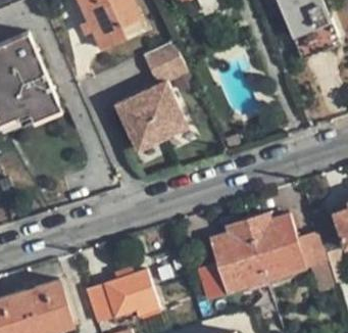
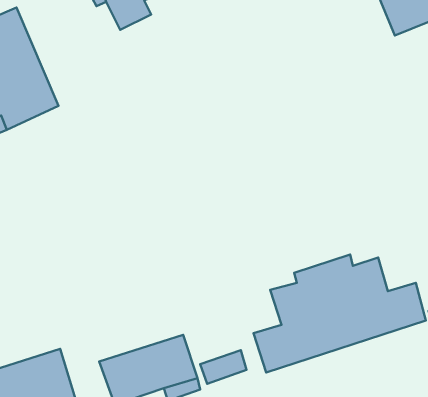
building: [117,42,189,153] -> none

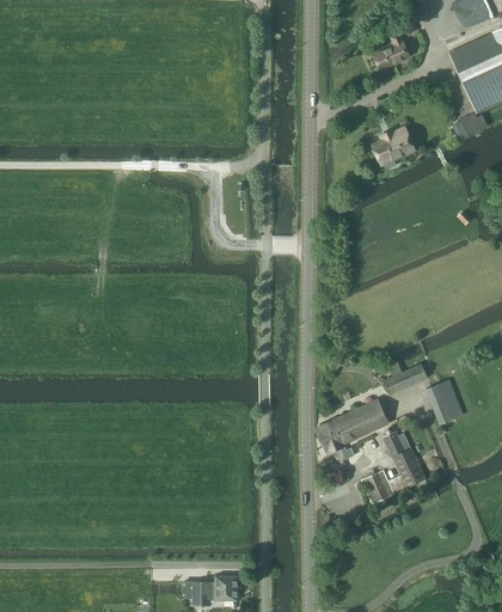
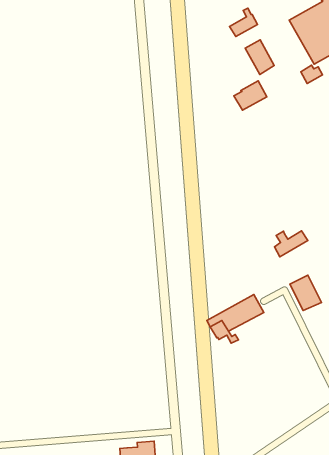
building: none -> [245,40,274,75]
building: [384,362,427,394] -> [274,231,308,257]
building: [361,432,426,503] -> none

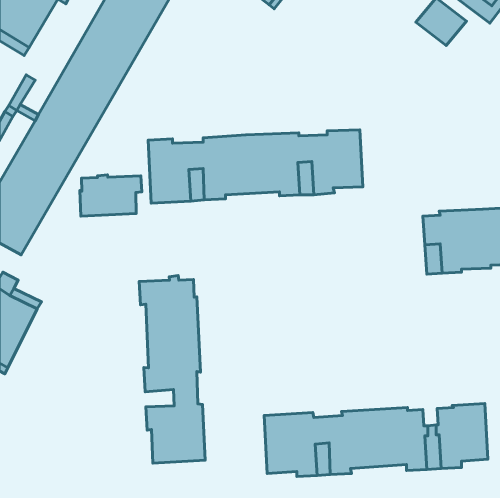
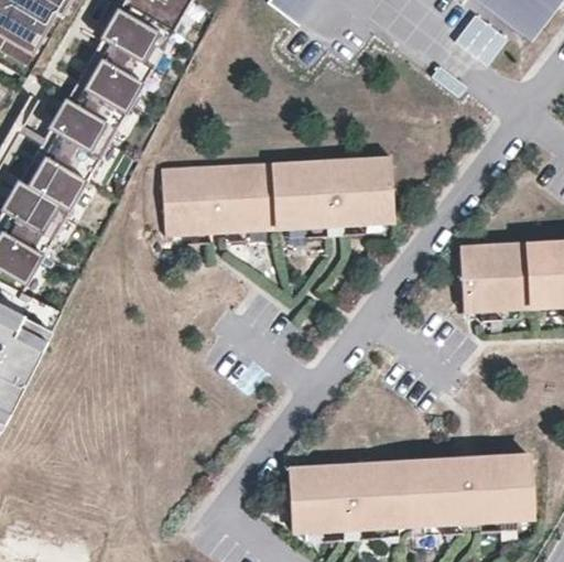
building: [80,175,142,216] -> none
building: [139,276,205,463] -> none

* [YOUR INSTRUCTIONS] In the records above, find each line holding "none" and copy it.

* [FINAL ANSWER]
building: [117,42,189,153] -> none
building: none -> [245,40,274,75]
building: [361,432,426,503] -> none
building: [80,175,142,216] -> none
building: [139,276,205,463] -> none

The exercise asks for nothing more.